Repeat word for word the lines starting at the one with "PIR2: AM312 -> HC-SR505" and ending at the final line of the material, both ends included; omit pictures.

Supplied information
%%
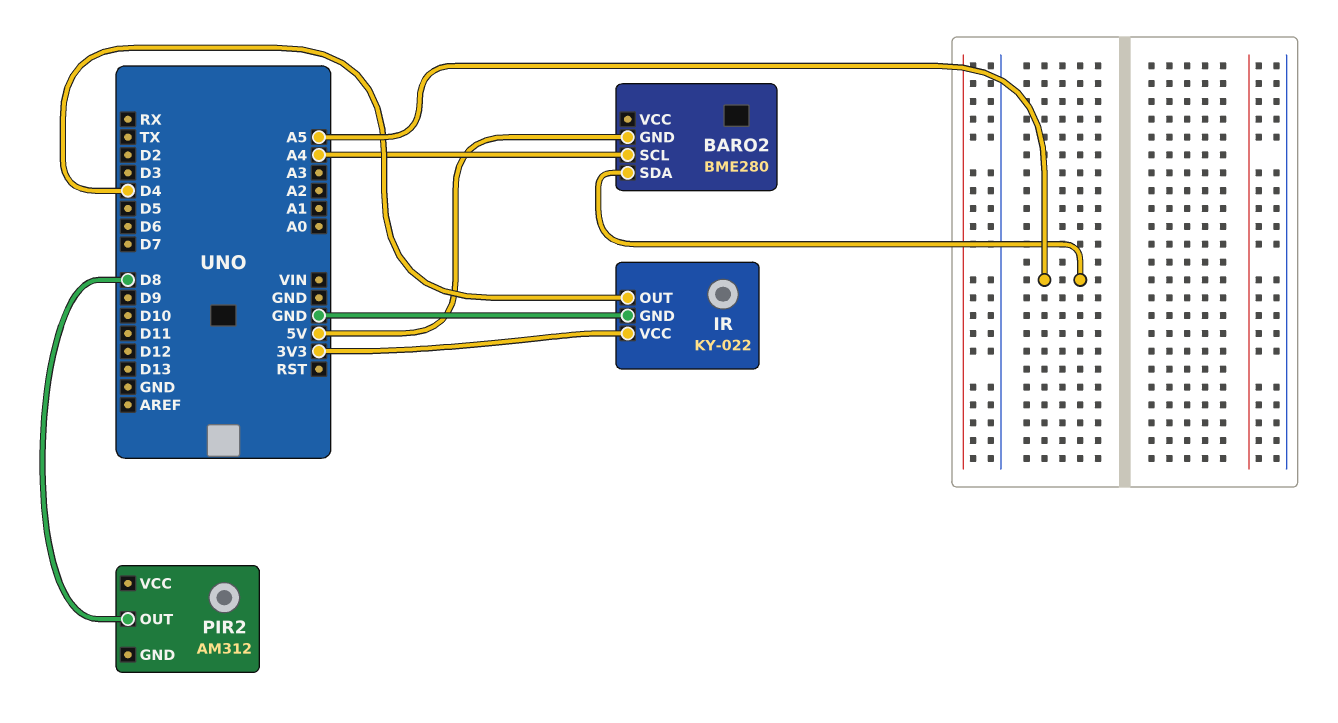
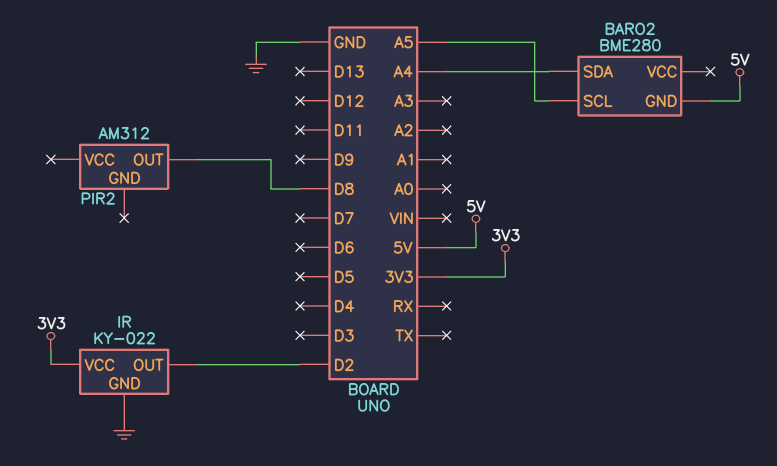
BARO2 pin SCL: A4 -> A5
BARO2 pin SDA: A5 -> A4
IR pin OUT: D4 -> D2

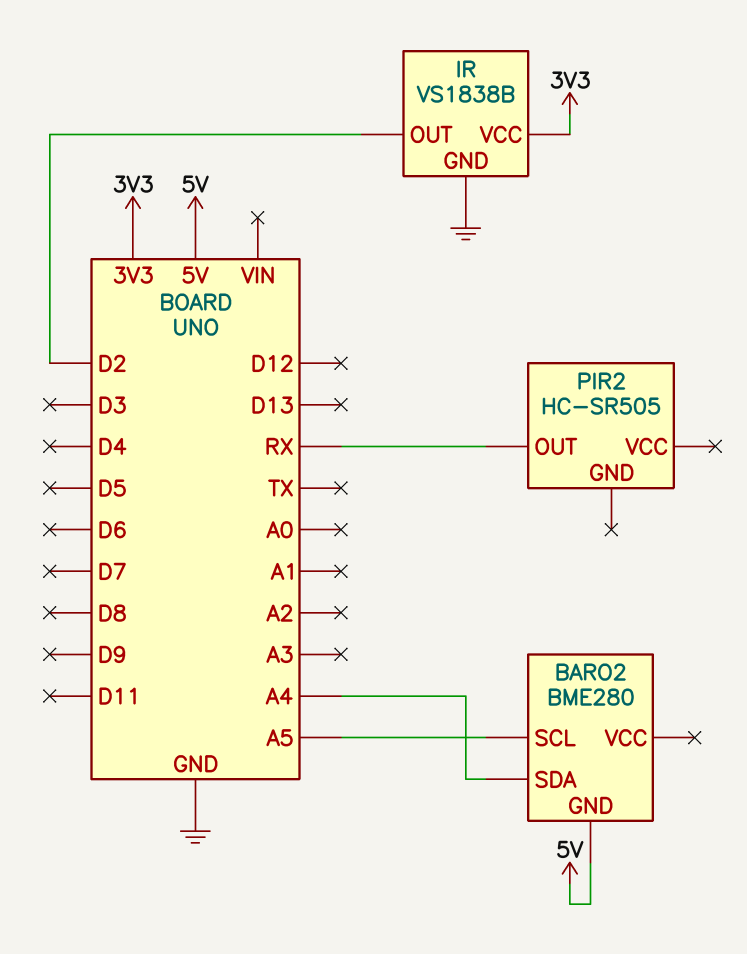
IR: KY-022 -> VS1838B
PIR2: AM312 -> HC-SR505
PIR2 pin OUT: D8 -> RX

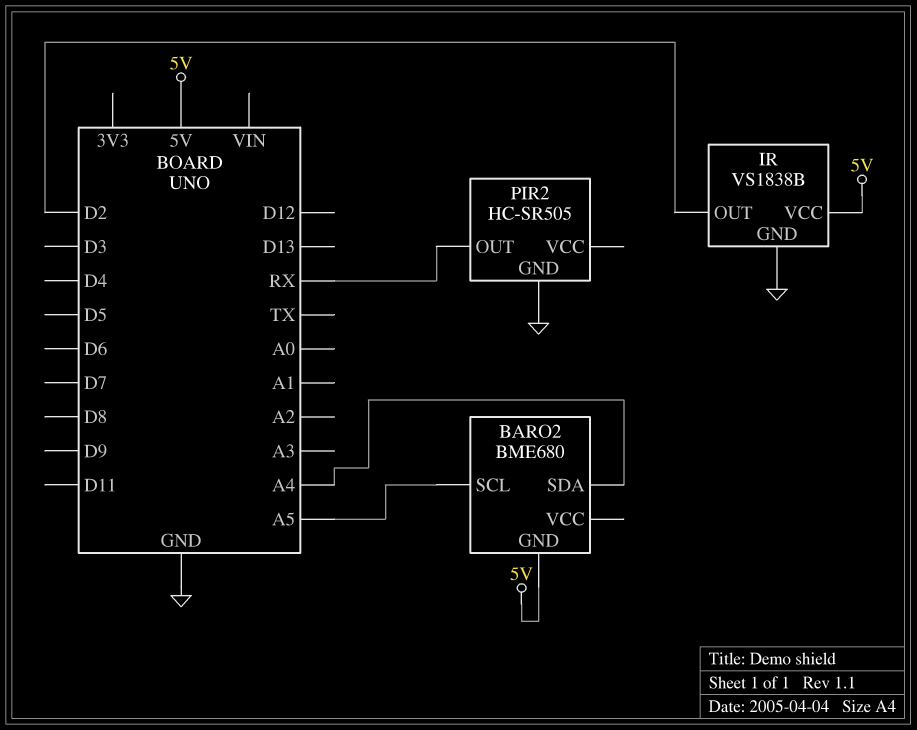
BARO2: BME280 -> BME680
IR pin VCC: 3V3 -> 5V
PIR2 pin GND: none -> GND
%%
Exercise result
PIR2: AM312 -> HC-SR505
PIR2 pin OUT: D8 -> RX

BARO2: BME280 -> BME680
IR pin VCC: 3V3 -> 5V
PIR2 pin GND: none -> GND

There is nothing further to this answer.